Exercise – Output all entries verbatim. Skip pictures.

(Geometric shape edit sequences)
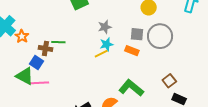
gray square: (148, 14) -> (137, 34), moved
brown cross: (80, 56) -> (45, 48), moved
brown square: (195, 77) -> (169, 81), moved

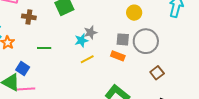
cyan star: (107, 44) -> (81, 40), moved
brown cross: (45, 48) -> (29, 17), moved
brown square: (169, 81) -> (157, 73), moved

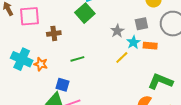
gray square: (123, 39) -> (141, 24), moved
cyan star: (81, 40) -> (133, 42), moved

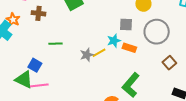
gray star: (117, 31) -> (87, 55), moved
orange star: (41, 64) -> (13, 20), moved
green L-shape: (160, 81) -> (131, 85), turned -85

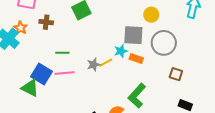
gray square: (126, 24) -> (133, 35), size x1.5
brown square: (169, 63) -> (176, 74), turned -32
blue square: (35, 65) -> (41, 74), size x1.5
pink line: (39, 86) -> (65, 73), moved

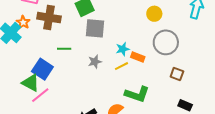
brown cross: (46, 22) -> (49, 18), size x1.6
gray square: (133, 35) -> (95, 28), moved
yellow line: (106, 63) -> (121, 66), moved
pink line: (65, 73) -> (40, 95), moved, turned -36
green L-shape: (137, 96) -> (137, 94), turned -115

Reply –
gray square: (148, 14) -> (137, 34), moved
brown cross: (80, 56) -> (45, 48), moved
brown square: (195, 77) -> (169, 81), moved

cyan star: (107, 44) -> (81, 40), moved
brown cross: (45, 48) -> (29, 17), moved
brown square: (169, 81) -> (157, 73), moved

gray square: (123, 39) -> (141, 24), moved
cyan star: (81, 40) -> (133, 42), moved

gray star: (117, 31) -> (87, 55), moved
orange star: (41, 64) -> (13, 20), moved
green L-shape: (160, 81) -> (131, 85), turned -85

gray square: (126, 24) -> (133, 35), size x1.5
brown square: (169, 63) -> (176, 74), turned -32
blue square: (35, 65) -> (41, 74), size x1.5
pink line: (39, 86) -> (65, 73), moved

brown cross: (46, 22) -> (49, 18), size x1.6
gray square: (133, 35) -> (95, 28), moved
yellow line: (106, 63) -> (121, 66), moved
pink line: (65, 73) -> (40, 95), moved, turned -36
green L-shape: (137, 96) -> (137, 94), turned -115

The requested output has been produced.